The task.
Only the lines below starting at the one that contains "IC3: LM386 -> KA386" and ending at the one that contains "Q3: NPN S8050" are to be reproduced, exactly and with both ends kept.

Working data.
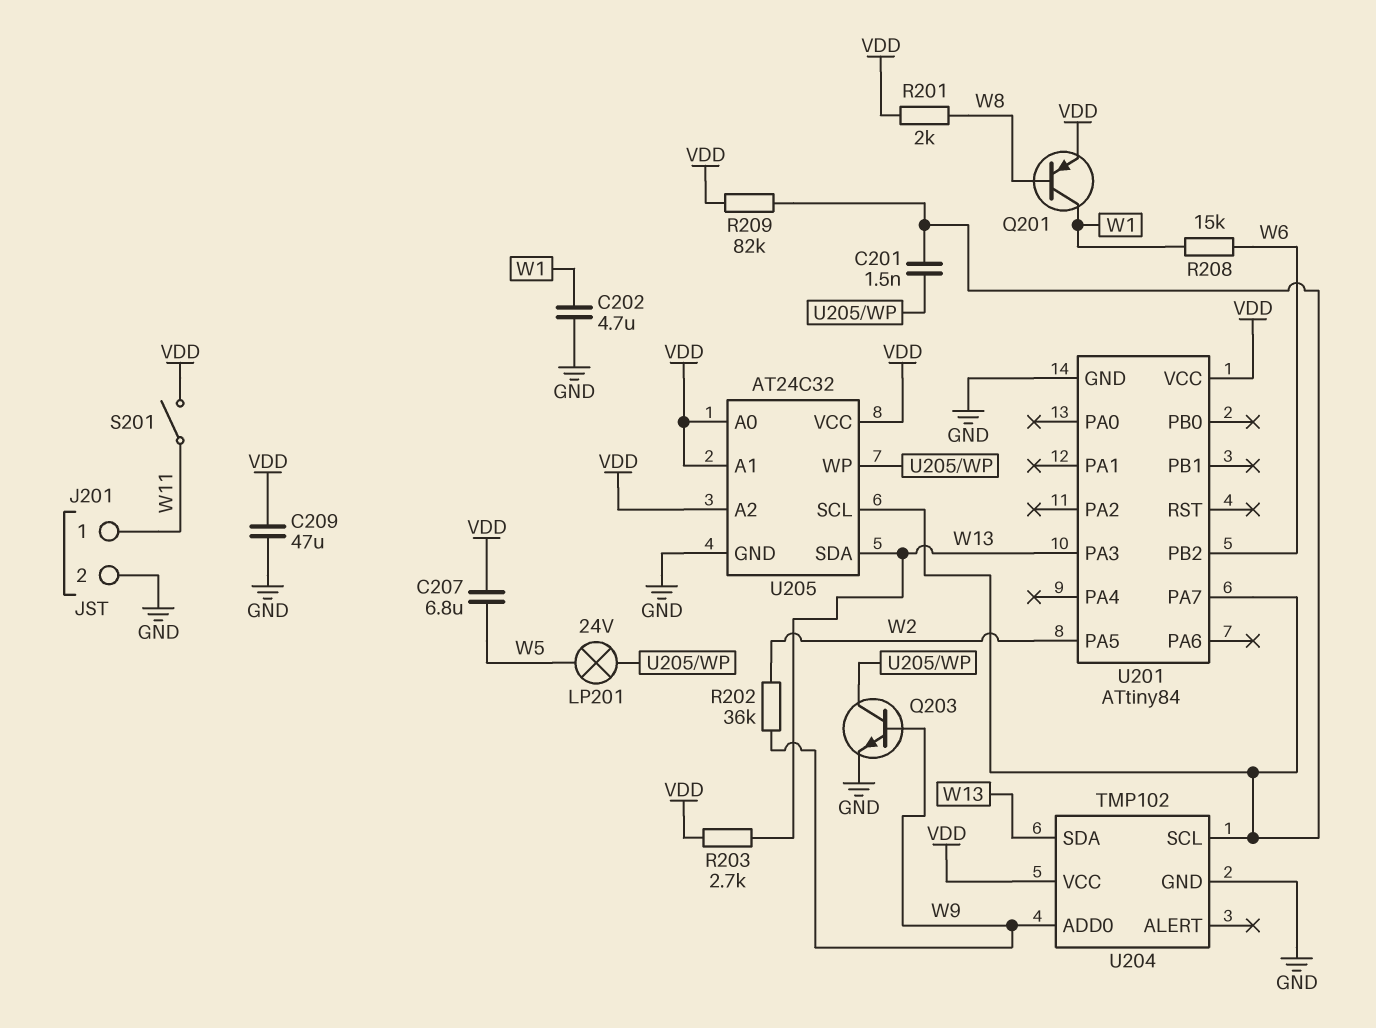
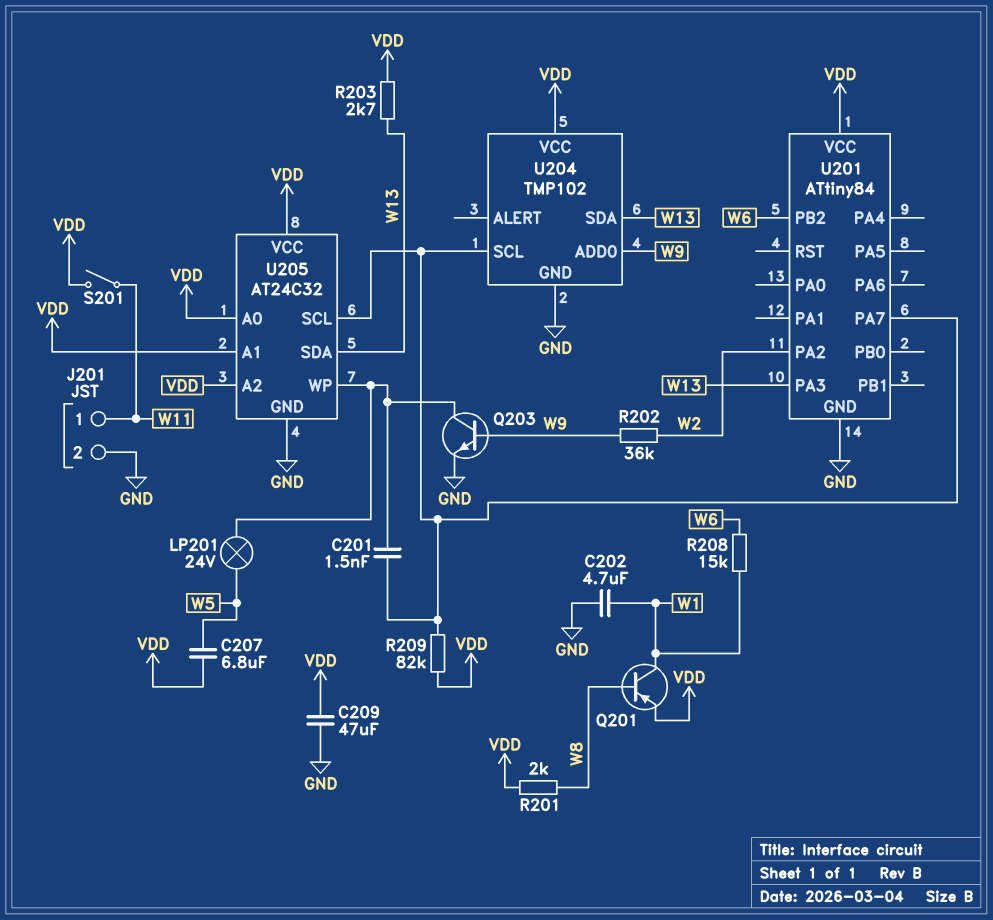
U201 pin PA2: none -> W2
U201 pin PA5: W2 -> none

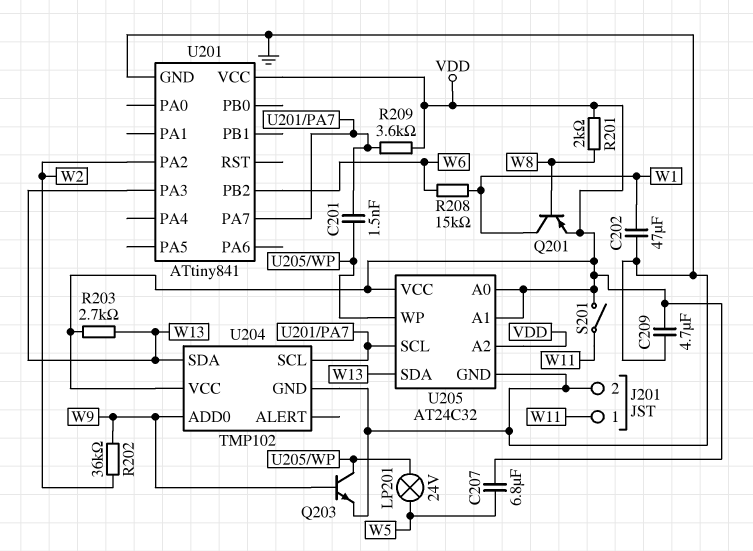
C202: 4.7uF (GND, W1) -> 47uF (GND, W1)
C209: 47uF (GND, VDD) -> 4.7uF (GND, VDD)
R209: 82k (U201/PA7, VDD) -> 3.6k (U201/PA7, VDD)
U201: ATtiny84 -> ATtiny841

--

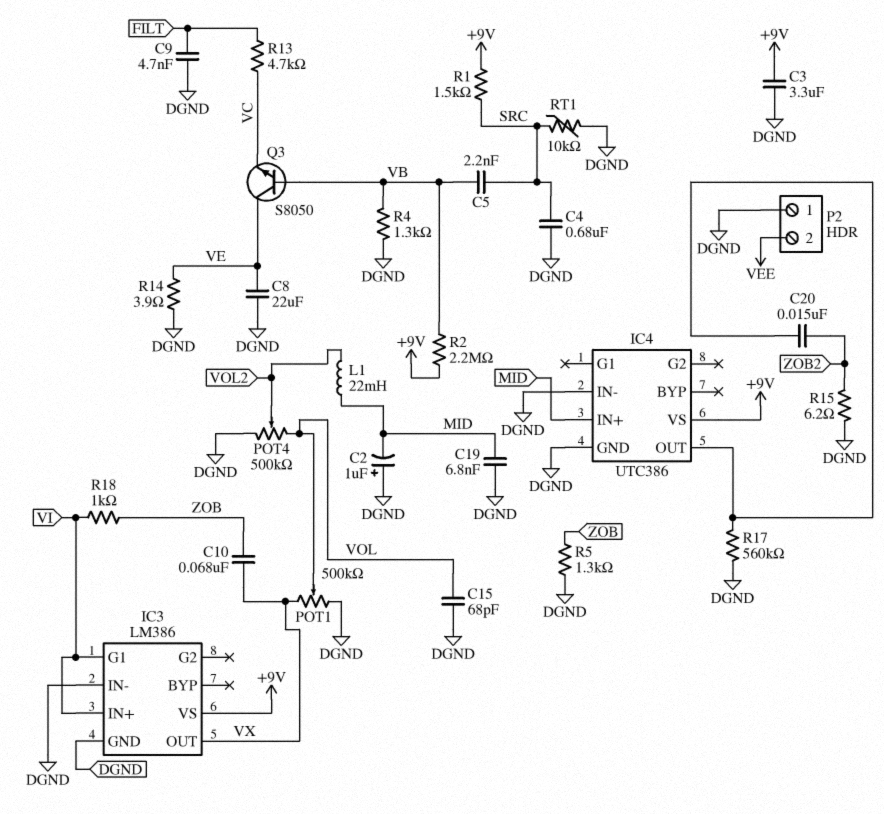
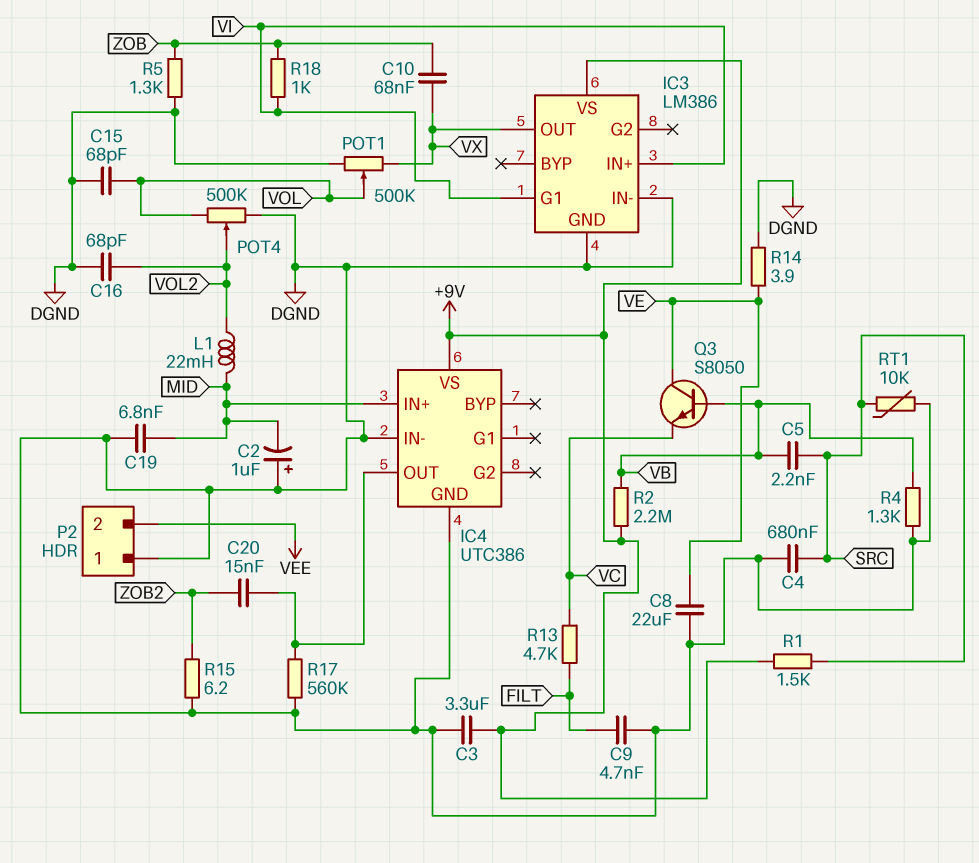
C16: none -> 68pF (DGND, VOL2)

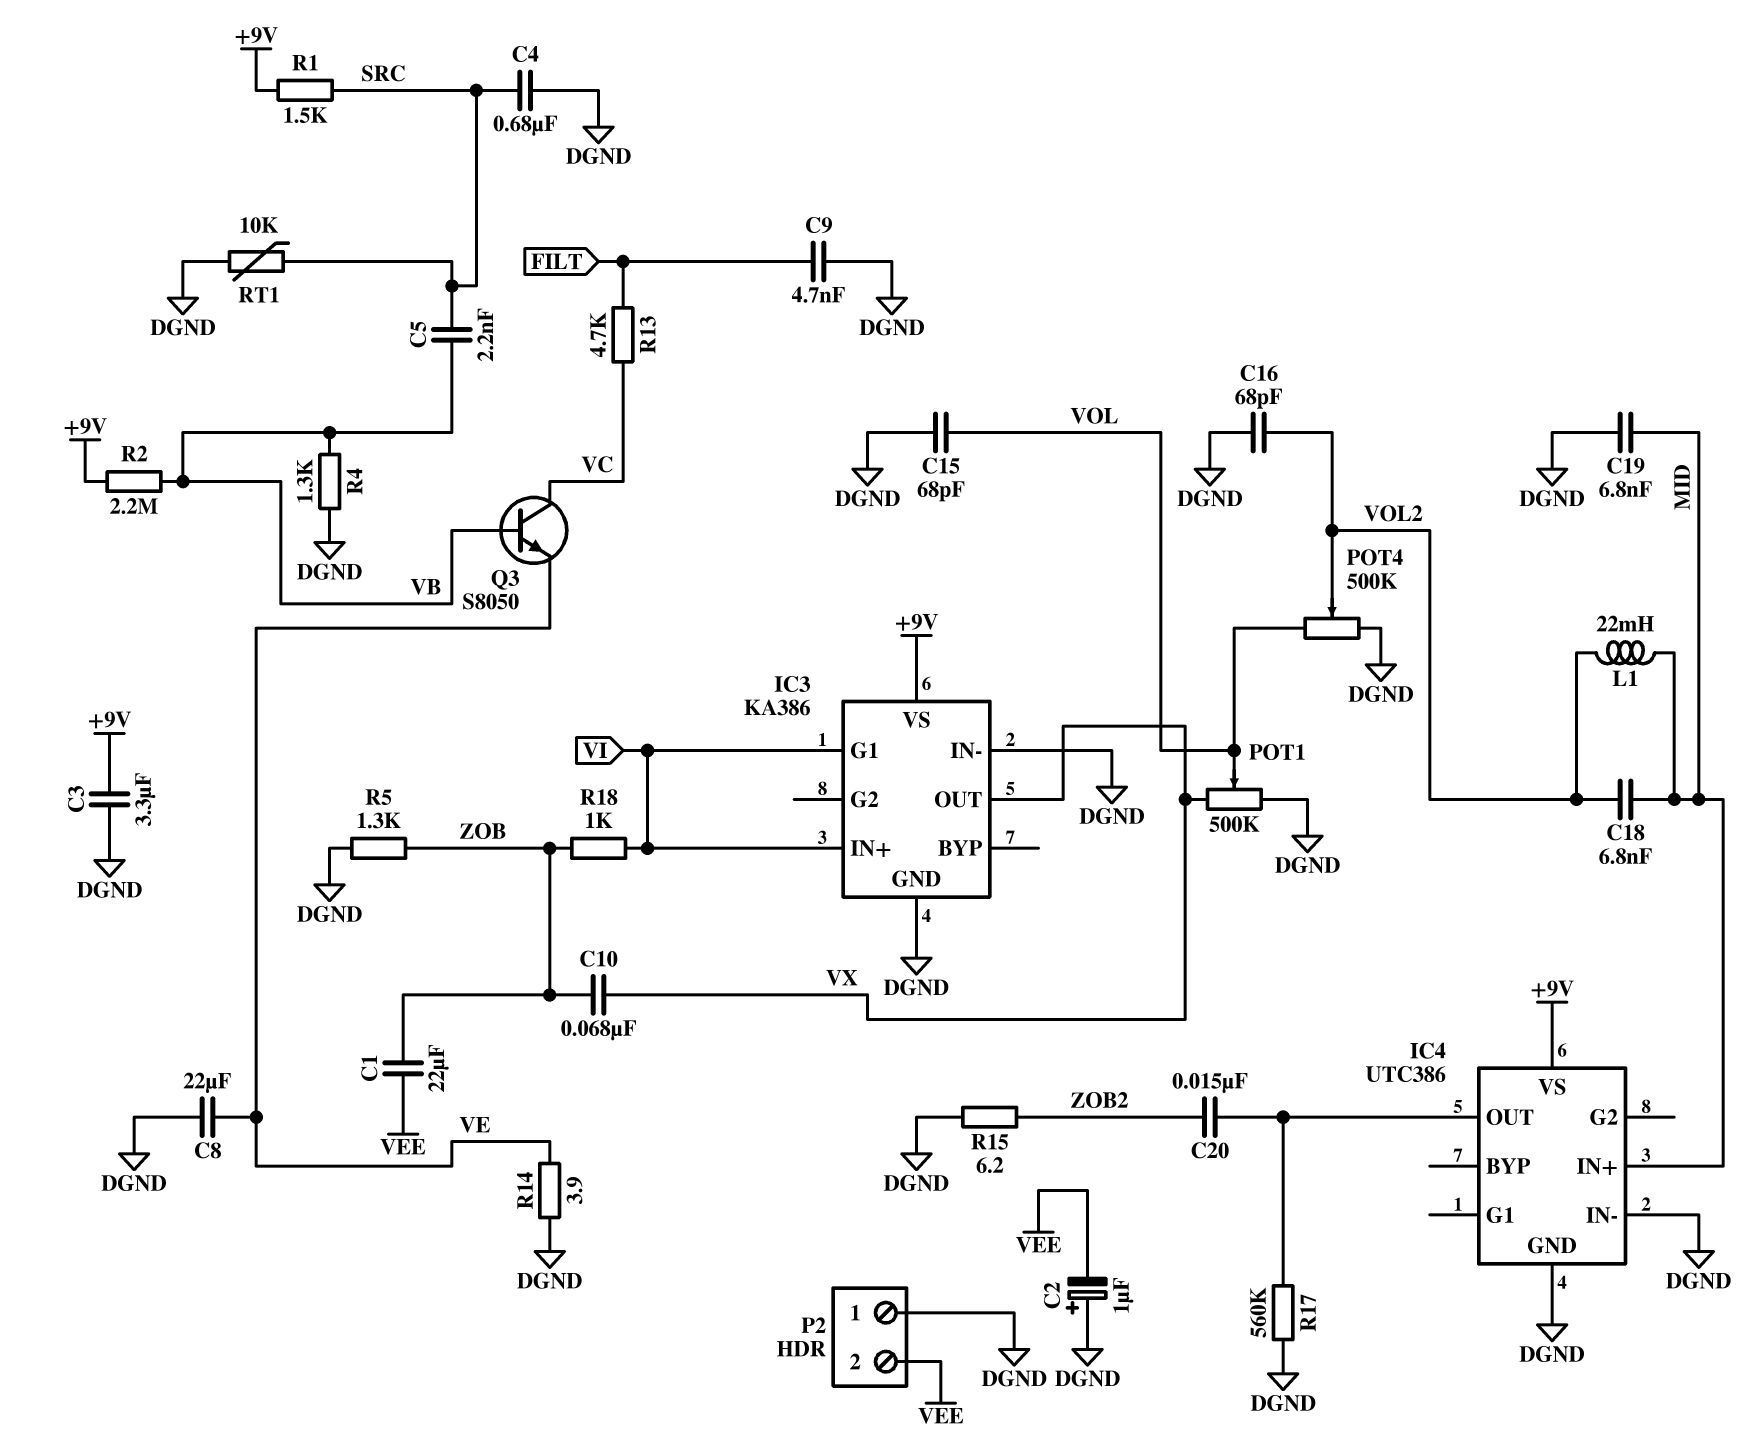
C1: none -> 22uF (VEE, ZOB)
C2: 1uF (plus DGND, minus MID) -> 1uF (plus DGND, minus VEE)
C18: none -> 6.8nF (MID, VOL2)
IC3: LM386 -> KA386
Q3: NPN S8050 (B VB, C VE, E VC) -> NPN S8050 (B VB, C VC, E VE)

Solution for this task.
IC3: LM386 -> KA386
Q3: NPN S8050 (B VB, C VE, E VC) -> NPN S8050 (B VB, C VC, E VE)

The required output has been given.